=== ABOUT THIS TASK ===
Taking the first line of the listing as the start and the line containing "red square: (728, 1210)" as the end, reproduce everything in between exactly, both ends included.
[[ MATERIAL PROVIDED open ]]
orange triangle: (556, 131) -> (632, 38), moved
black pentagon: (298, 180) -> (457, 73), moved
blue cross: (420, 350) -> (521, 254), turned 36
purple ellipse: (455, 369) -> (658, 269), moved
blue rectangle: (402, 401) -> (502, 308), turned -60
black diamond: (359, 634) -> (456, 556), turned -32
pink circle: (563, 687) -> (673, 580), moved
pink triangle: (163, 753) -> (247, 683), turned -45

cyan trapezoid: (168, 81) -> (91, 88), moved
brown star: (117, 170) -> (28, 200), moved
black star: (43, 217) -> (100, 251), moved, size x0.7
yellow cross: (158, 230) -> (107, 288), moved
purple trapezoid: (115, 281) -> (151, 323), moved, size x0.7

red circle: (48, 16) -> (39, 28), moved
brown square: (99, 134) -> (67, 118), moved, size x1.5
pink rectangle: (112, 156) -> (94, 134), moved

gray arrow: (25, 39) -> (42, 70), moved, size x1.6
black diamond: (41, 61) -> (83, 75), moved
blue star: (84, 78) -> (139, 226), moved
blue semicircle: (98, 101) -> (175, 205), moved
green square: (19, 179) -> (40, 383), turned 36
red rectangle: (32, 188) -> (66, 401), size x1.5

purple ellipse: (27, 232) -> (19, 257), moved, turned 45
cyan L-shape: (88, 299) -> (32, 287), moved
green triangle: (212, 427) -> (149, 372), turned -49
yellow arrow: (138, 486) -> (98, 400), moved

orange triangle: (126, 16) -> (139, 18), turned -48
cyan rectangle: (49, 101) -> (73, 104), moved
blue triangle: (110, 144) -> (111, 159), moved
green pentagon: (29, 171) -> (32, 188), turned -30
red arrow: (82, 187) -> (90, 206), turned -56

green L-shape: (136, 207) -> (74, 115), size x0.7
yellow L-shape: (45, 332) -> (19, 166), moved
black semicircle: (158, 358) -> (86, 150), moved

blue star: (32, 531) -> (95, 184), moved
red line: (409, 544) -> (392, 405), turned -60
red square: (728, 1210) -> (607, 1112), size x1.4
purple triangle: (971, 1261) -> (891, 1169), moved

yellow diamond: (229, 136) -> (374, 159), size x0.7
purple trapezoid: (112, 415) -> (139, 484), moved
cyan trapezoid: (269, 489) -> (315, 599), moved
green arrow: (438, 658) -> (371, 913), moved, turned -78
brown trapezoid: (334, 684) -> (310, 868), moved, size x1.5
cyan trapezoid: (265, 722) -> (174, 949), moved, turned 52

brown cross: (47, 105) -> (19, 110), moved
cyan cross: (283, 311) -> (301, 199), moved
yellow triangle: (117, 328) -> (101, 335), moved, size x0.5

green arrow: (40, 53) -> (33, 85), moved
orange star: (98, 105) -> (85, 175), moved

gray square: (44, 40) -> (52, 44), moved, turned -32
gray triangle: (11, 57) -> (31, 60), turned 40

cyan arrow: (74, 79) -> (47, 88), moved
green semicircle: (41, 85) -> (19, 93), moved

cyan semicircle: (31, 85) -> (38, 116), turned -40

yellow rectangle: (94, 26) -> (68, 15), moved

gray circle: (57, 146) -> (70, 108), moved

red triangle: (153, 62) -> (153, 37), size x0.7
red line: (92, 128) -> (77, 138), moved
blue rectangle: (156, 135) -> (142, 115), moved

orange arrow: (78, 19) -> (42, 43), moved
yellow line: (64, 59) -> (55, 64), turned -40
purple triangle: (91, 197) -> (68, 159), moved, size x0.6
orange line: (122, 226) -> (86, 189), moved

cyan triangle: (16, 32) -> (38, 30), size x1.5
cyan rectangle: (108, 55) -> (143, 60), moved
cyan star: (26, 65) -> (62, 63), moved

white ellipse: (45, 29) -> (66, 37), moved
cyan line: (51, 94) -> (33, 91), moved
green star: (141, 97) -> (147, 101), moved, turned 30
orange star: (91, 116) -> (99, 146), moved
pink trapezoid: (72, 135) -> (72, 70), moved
[[ MATERIAL PROVIDED closed ]]
=== RESPONSE AREA ===
orange triangle: (556, 131) -> (632, 38), moved
black pentagon: (298, 180) -> (457, 73), moved
blue cross: (420, 350) -> (521, 254), turned 36
purple ellipse: (455, 369) -> (658, 269), moved
blue rectangle: (402, 401) -> (502, 308), turned -60
black diamond: (359, 634) -> (456, 556), turned -32
pink circle: (563, 687) -> (673, 580), moved
pink triangle: (163, 753) -> (247, 683), turned -45

cyan trapezoid: (168, 81) -> (91, 88), moved
brown star: (117, 170) -> (28, 200), moved
black star: (43, 217) -> (100, 251), moved, size x0.7
yellow cross: (158, 230) -> (107, 288), moved
purple trapezoid: (115, 281) -> (151, 323), moved, size x0.7

red circle: (48, 16) -> (39, 28), moved
brown square: (99, 134) -> (67, 118), moved, size x1.5
pink rectangle: (112, 156) -> (94, 134), moved

gray arrow: (25, 39) -> (42, 70), moved, size x1.6
black diamond: (41, 61) -> (83, 75), moved
blue star: (84, 78) -> (139, 226), moved
blue semicircle: (98, 101) -> (175, 205), moved
green square: (19, 179) -> (40, 383), turned 36
red rectangle: (32, 188) -> (66, 401), size x1.5

purple ellipse: (27, 232) -> (19, 257), moved, turned 45
cyan L-shape: (88, 299) -> (32, 287), moved
green triangle: (212, 427) -> (149, 372), turned -49
yellow arrow: (138, 486) -> (98, 400), moved

orange triangle: (126, 16) -> (139, 18), turned -48
cyan rectangle: (49, 101) -> (73, 104), moved
blue triangle: (110, 144) -> (111, 159), moved
green pentagon: (29, 171) -> (32, 188), turned -30
red arrow: (82, 187) -> (90, 206), turned -56

green L-shape: (136, 207) -> (74, 115), size x0.7
yellow L-shape: (45, 332) -> (19, 166), moved
black semicircle: (158, 358) -> (86, 150), moved

blue star: (32, 531) -> (95, 184), moved
red line: (409, 544) -> (392, 405), turned -60
red square: (728, 1210) -> (607, 1112), size x1.4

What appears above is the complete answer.